» **WHAT TO WORK ON**
All entries need to be written out verbatim, with pictures omitted.

Start of Block

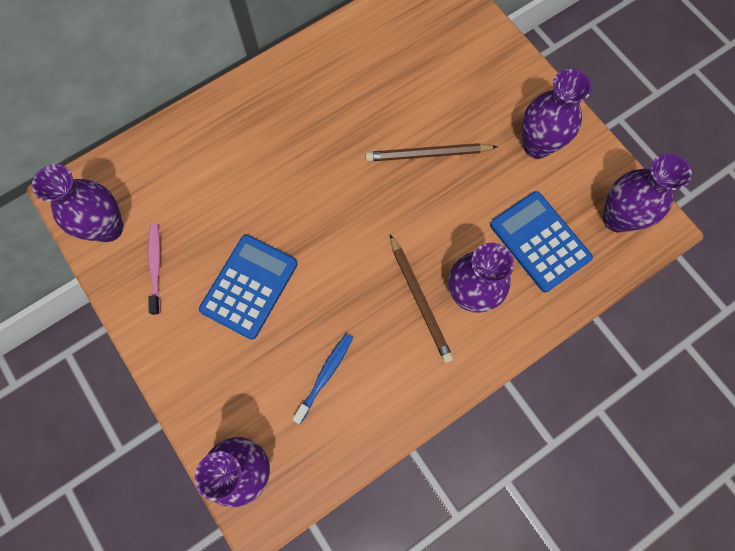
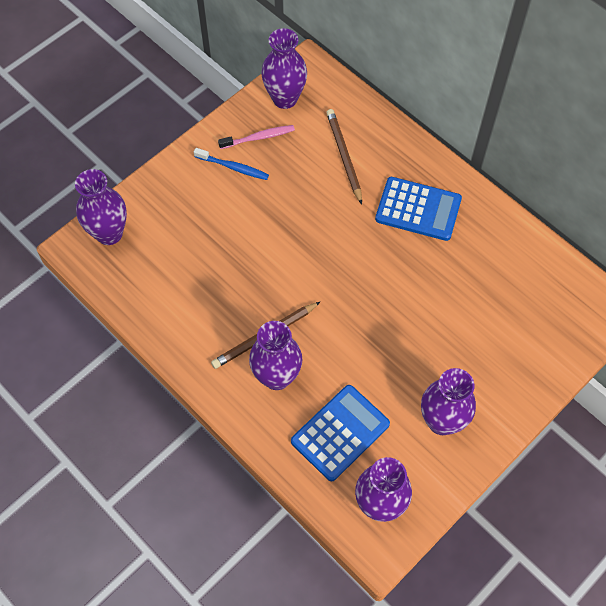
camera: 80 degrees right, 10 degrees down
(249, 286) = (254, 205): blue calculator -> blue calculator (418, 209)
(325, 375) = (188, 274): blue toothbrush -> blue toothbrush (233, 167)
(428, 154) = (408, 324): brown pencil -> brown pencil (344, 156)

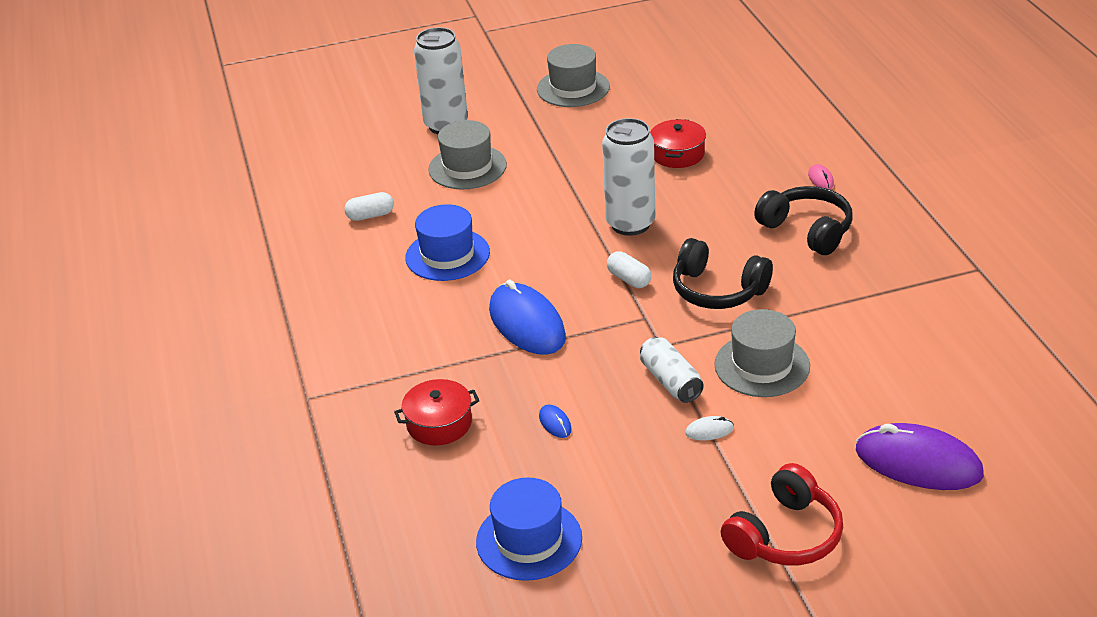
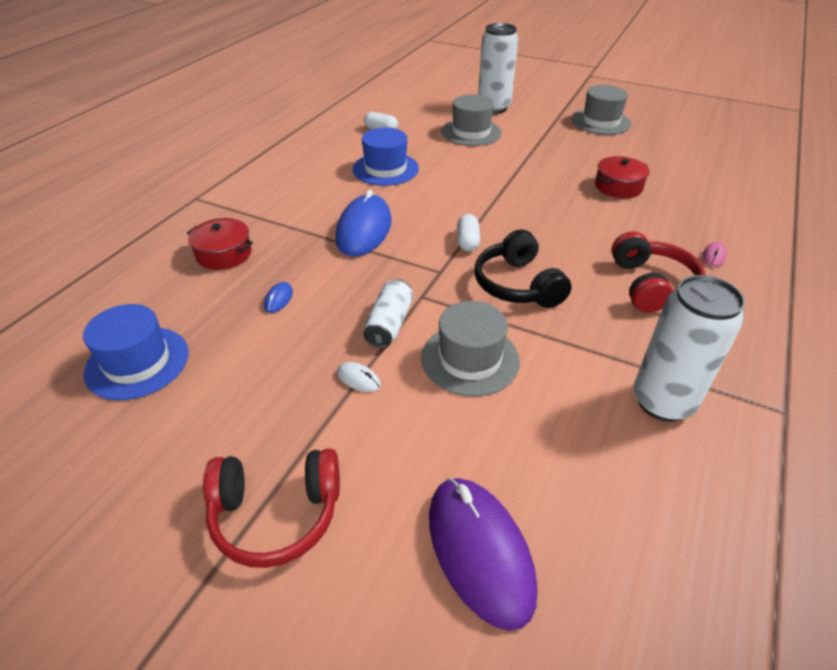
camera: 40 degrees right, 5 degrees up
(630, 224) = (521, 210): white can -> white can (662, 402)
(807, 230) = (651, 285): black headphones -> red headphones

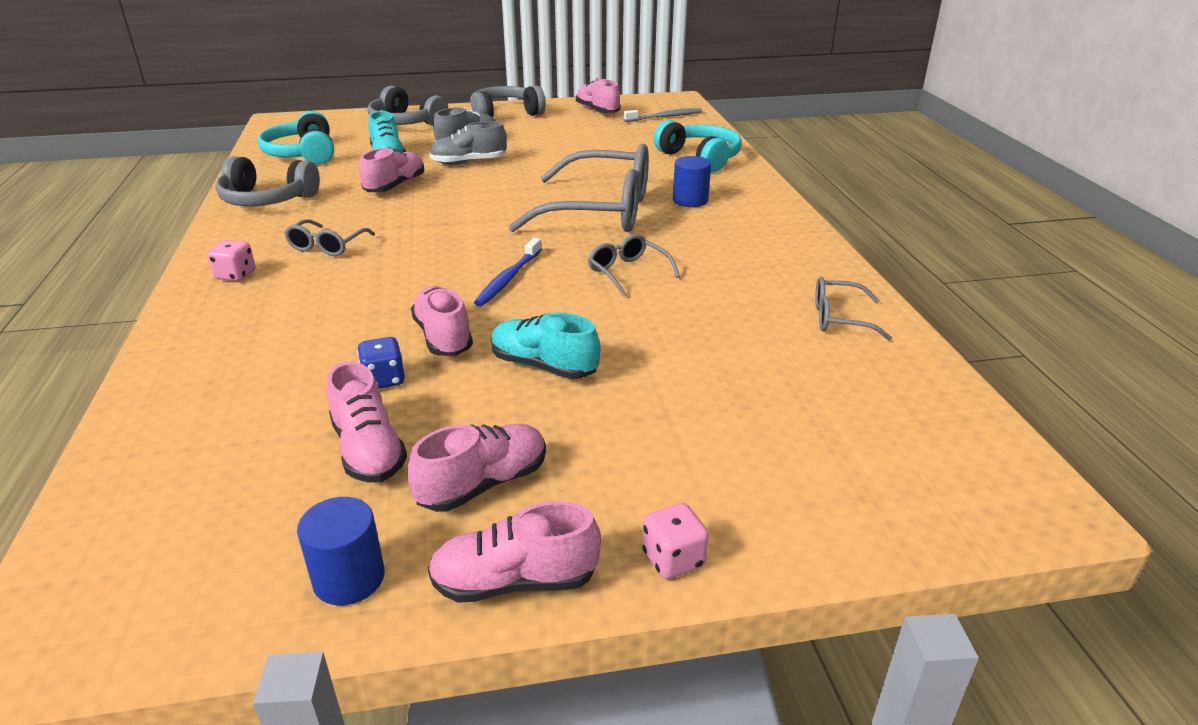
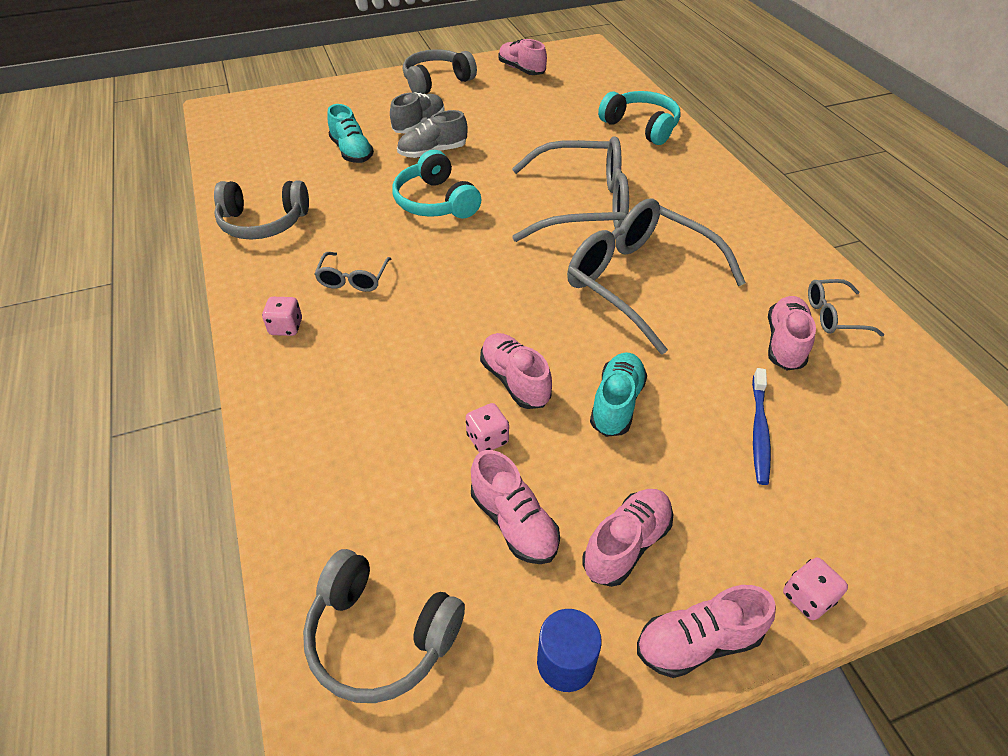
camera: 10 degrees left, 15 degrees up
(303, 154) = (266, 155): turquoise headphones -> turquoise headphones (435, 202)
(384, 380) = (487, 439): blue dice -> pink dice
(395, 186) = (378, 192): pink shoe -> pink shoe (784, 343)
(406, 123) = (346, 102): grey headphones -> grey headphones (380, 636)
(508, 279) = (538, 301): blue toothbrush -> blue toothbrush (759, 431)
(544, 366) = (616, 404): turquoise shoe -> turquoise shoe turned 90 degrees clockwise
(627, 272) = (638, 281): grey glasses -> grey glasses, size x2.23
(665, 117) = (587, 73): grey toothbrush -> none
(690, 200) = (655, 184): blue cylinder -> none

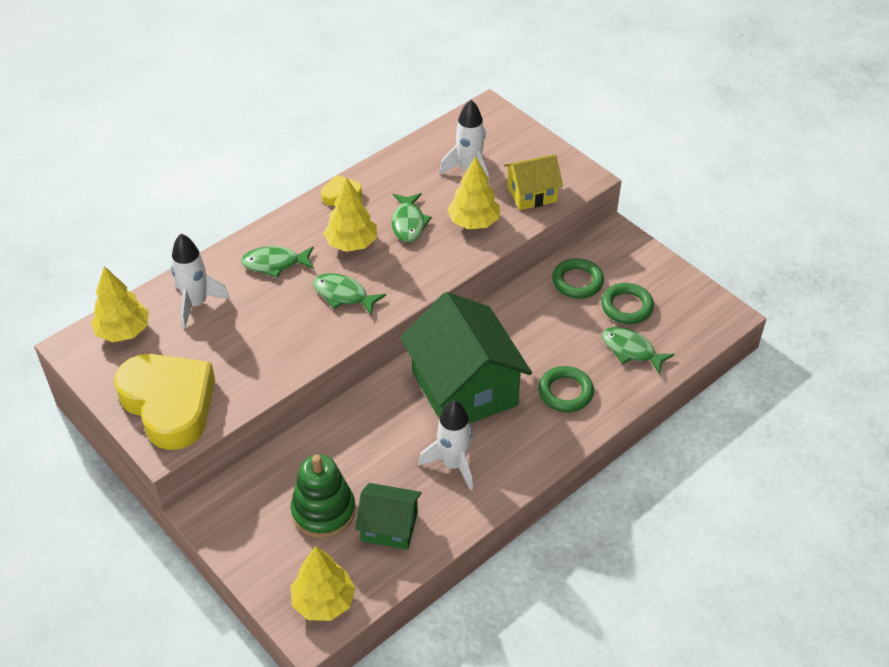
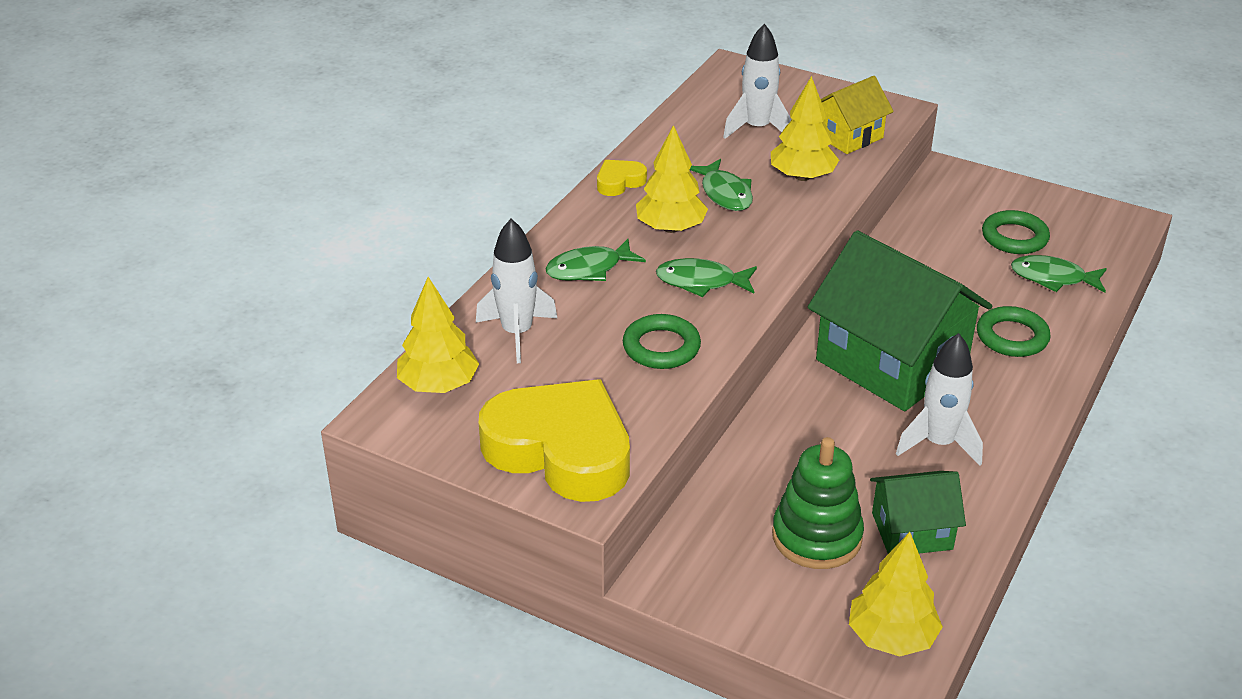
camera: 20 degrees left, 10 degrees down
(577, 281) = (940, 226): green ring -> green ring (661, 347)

End of Block

» **SOLUTION FOR THIS TASK**
camera: 80 degrees right, 10 degrees down
(249, 286) = (254, 205): blue calculator -> blue calculator (418, 209)
(325, 375) = (188, 274): blue toothbrush -> blue toothbrush (233, 167)
(428, 154) = (408, 324): brown pencil -> brown pencil (344, 156)

camera: 40 degrees right, 5 degrees up
(630, 224) = (521, 210): white can -> white can (662, 402)
(807, 230) = (651, 285): black headphones -> red headphones

camera: 10 degrees left, 15 degrees up
(303, 154) = (266, 155): turquoise headphones -> turquoise headphones (435, 202)
(384, 380) = (487, 439): blue dice -> pink dice
(395, 186) = (378, 192): pink shoe -> pink shoe (784, 343)
(406, 123) = (346, 102): grey headphones -> grey headphones (380, 636)
(508, 279) = (538, 301): blue toothbrush -> blue toothbrush (759, 431)
(544, 366) = (616, 404): turquoise shoe -> turquoise shoe turned 90 degrees clockwise
(627, 272) = (638, 281): grey glasses -> grey glasses, size x2.23
(665, 117) = (587, 73): grey toothbrush -> none
(690, 200) = (655, 184): blue cylinder -> none

camera: 20 degrees left, 10 degrees down
(577, 281) = (940, 226): green ring -> green ring (661, 347)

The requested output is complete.